**INFORMATION SHOWN:**
-- Opening Marker --

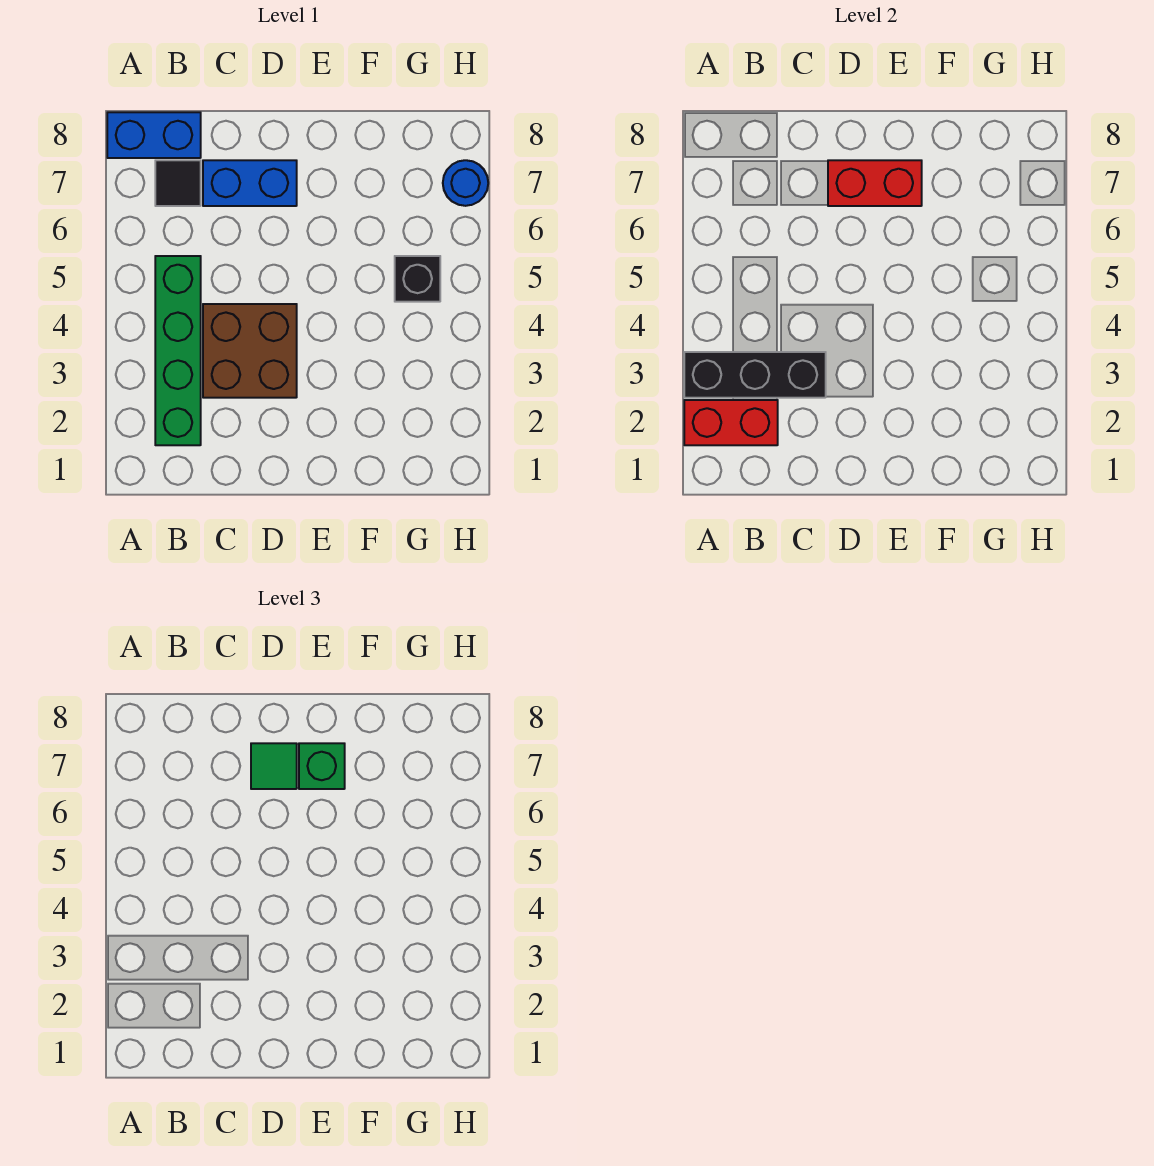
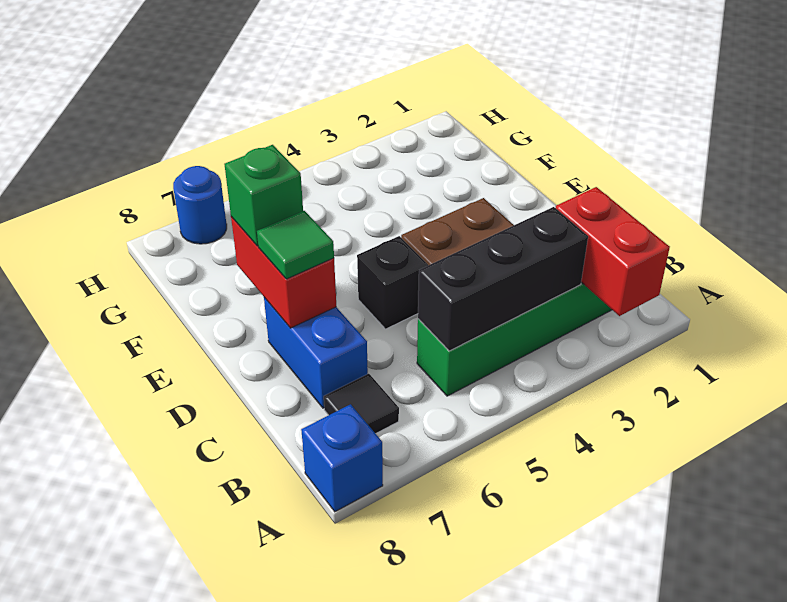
black brick A3:C3 level 2 -> black brick B3:B5 level 2
blue brick A8:B8 level 1 -> blue brick A8 level 1
black brick G5 level 1 -> black brick D5 level 1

-- Closing Marker --

**WORK INSTRUCTIONS:** Repeat the data verbatim, excluding all pictures.

**TASK ANSWER:**
black brick A3:C3 level 2 -> black brick B3:B5 level 2
blue brick A8:B8 level 1 -> blue brick A8 level 1
black brick G5 level 1 -> black brick D5 level 1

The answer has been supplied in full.